● **Exercise details**: Here are the records. Write out exactly the lines between the one holding "C13: 10nF (GND, N6) -> 330nF (GND, N6)" and the one holding "R15: 2.2k (GND, U5/out) -> 1.5k (GND, U5/out)", inclusive.

● **Data listing**:

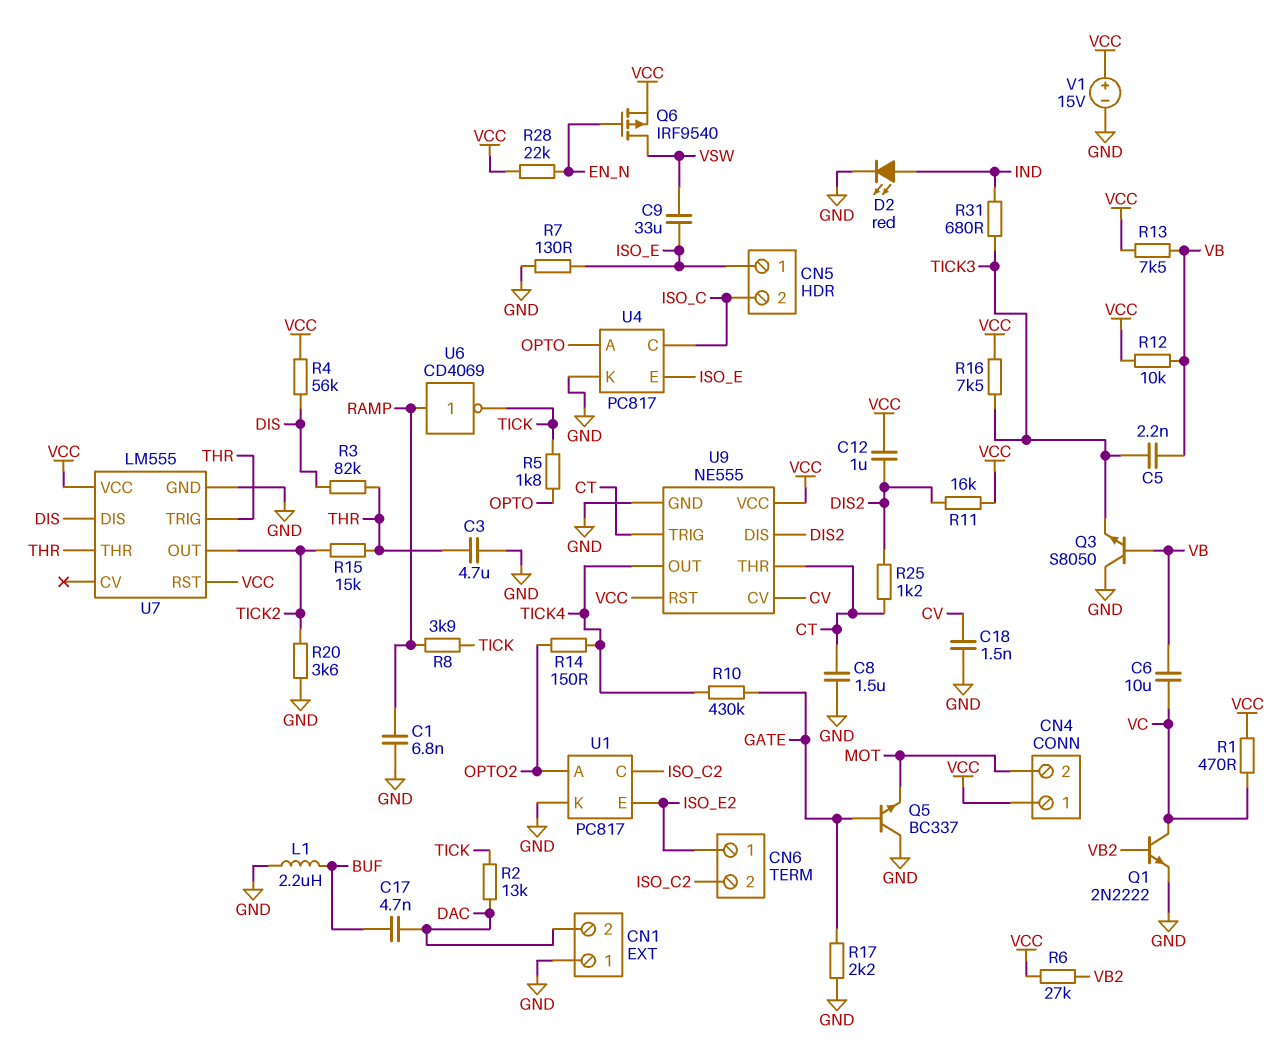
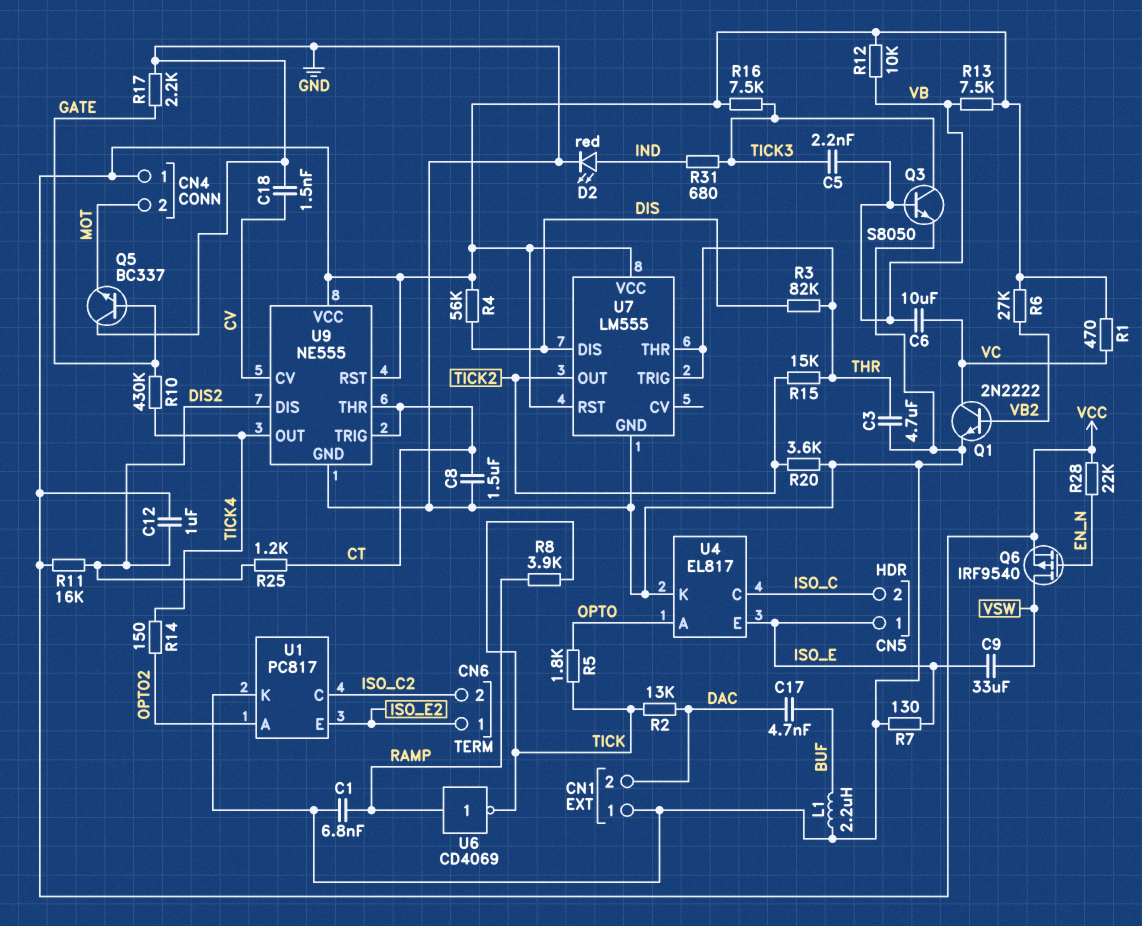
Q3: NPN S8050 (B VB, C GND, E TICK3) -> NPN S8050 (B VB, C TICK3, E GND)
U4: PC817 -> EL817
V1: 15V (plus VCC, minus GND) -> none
* * *
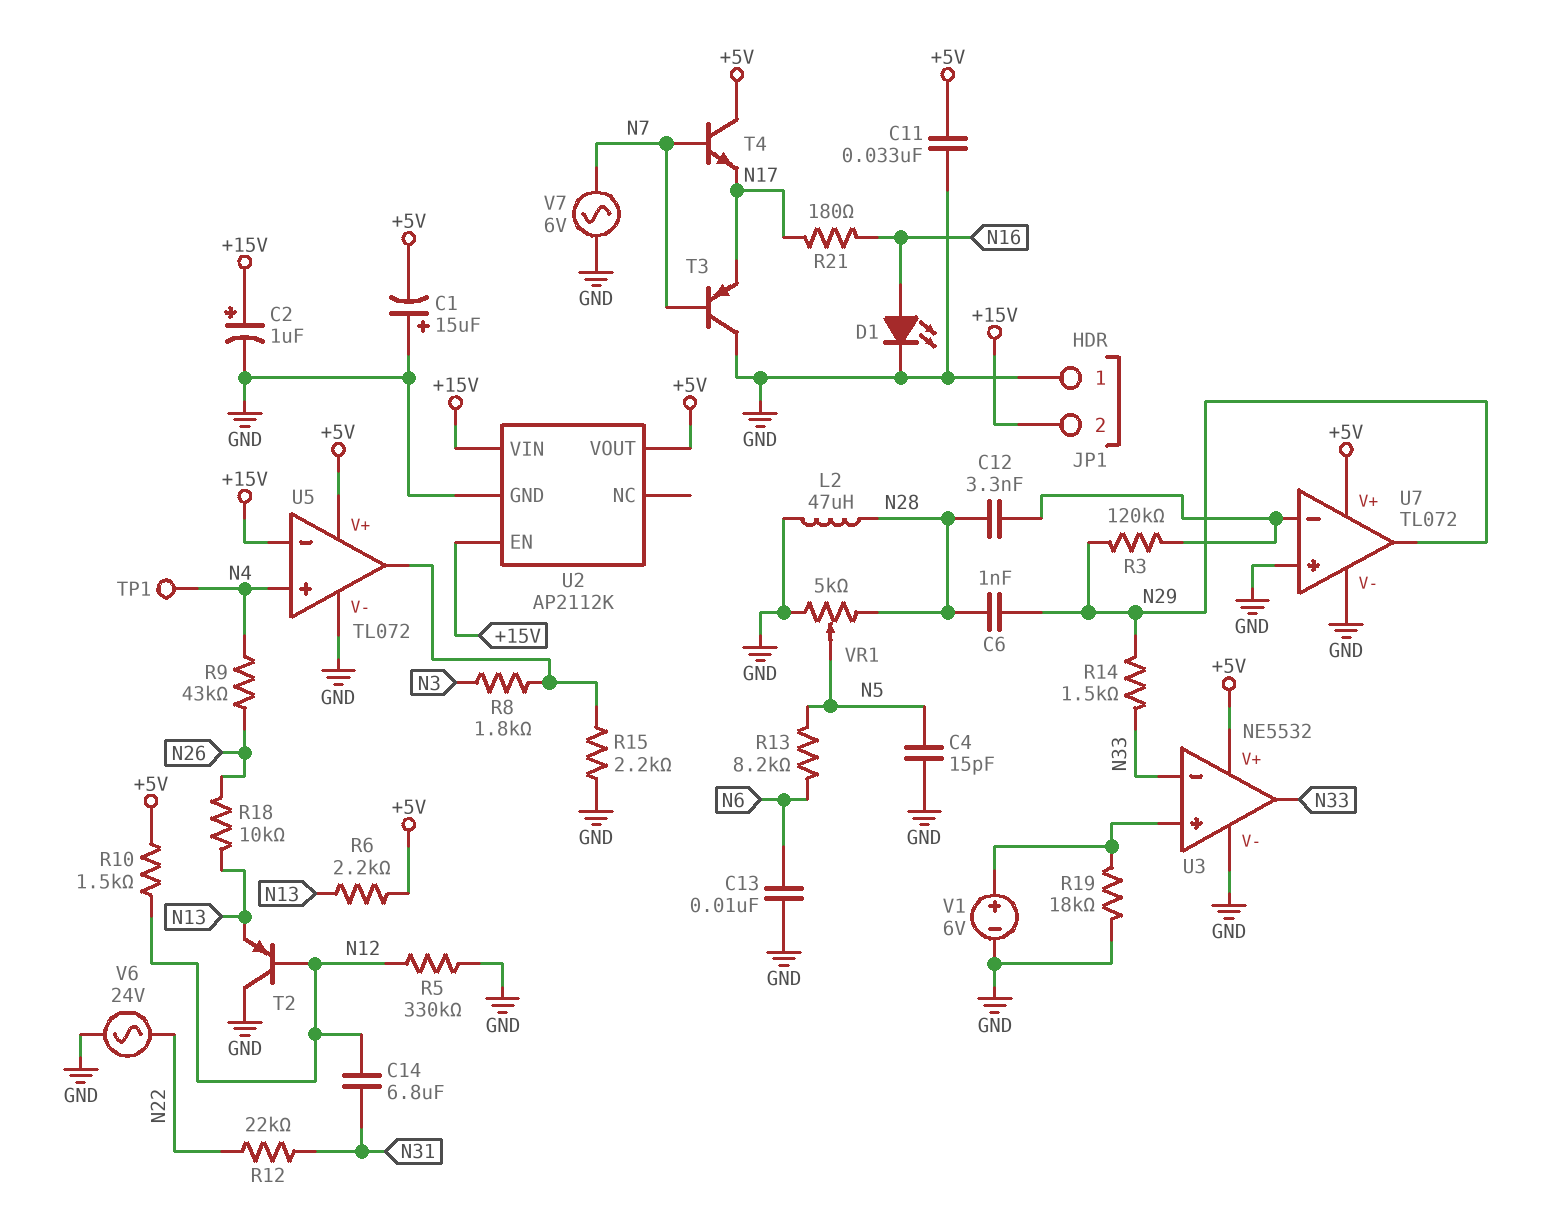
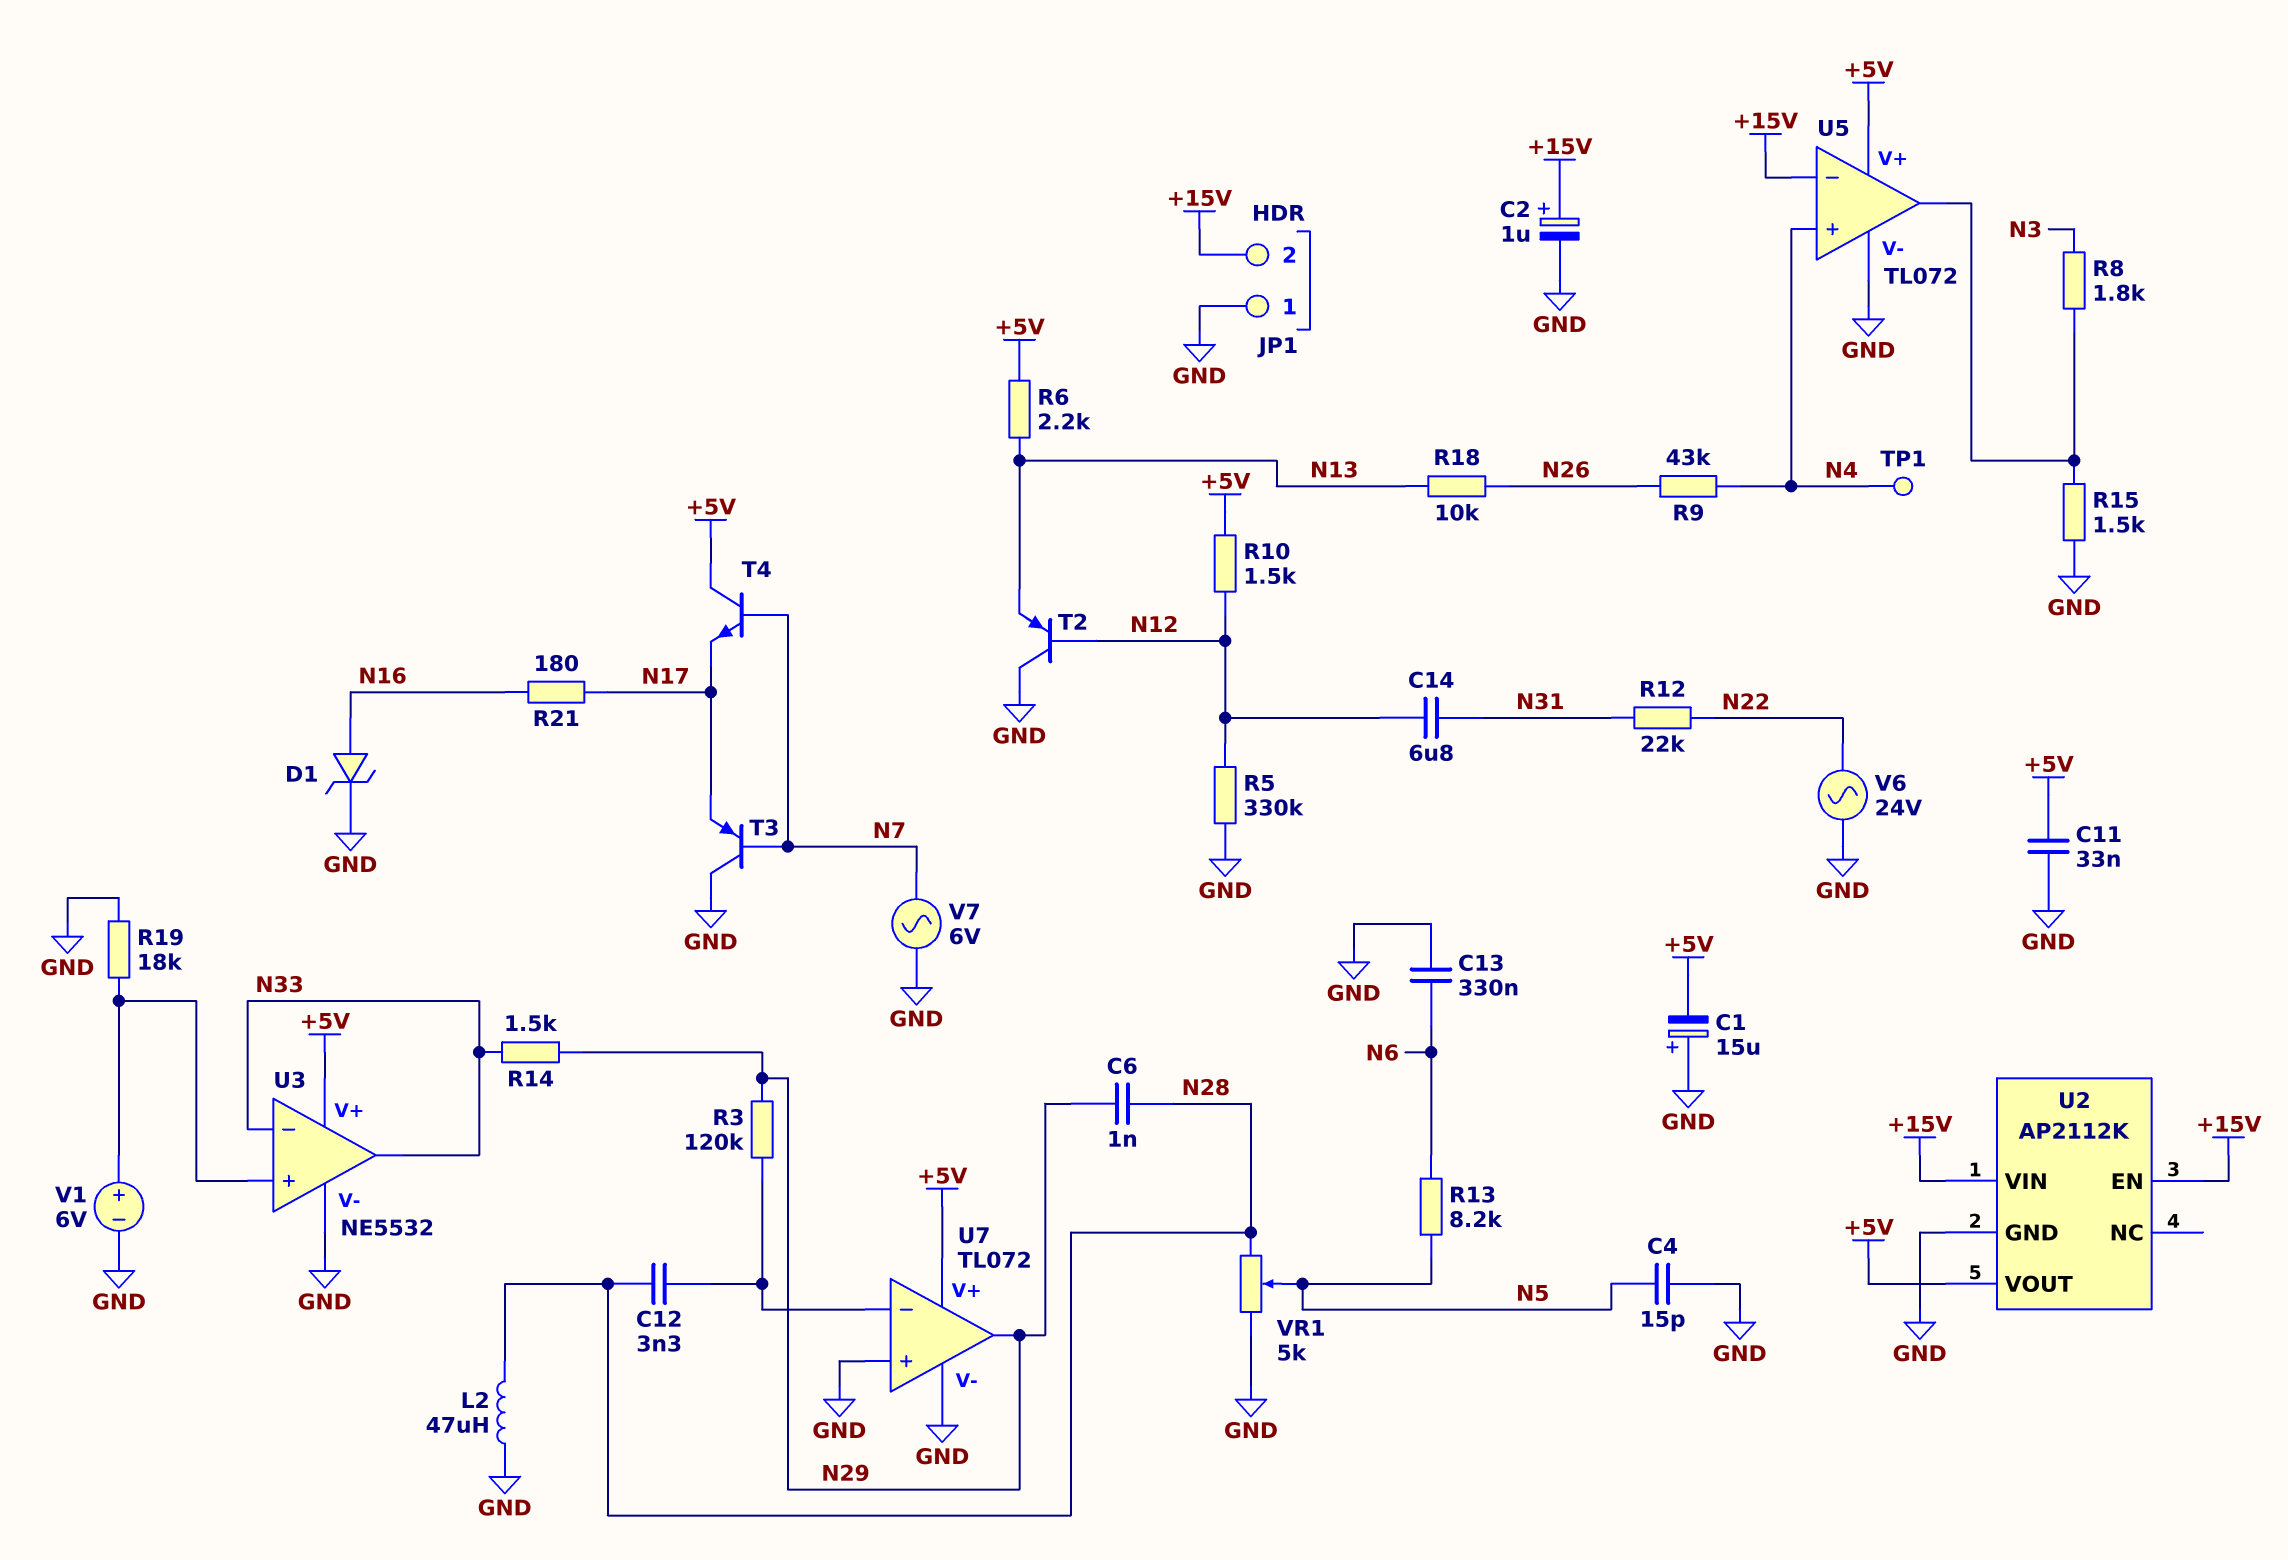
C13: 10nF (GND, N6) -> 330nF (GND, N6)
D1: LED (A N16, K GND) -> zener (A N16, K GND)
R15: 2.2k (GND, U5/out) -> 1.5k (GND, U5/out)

● **Written response**:
C13: 10nF (GND, N6) -> 330nF (GND, N6)
D1: LED (A N16, K GND) -> zener (A N16, K GND)
R15: 2.2k (GND, U5/out) -> 1.5k (GND, U5/out)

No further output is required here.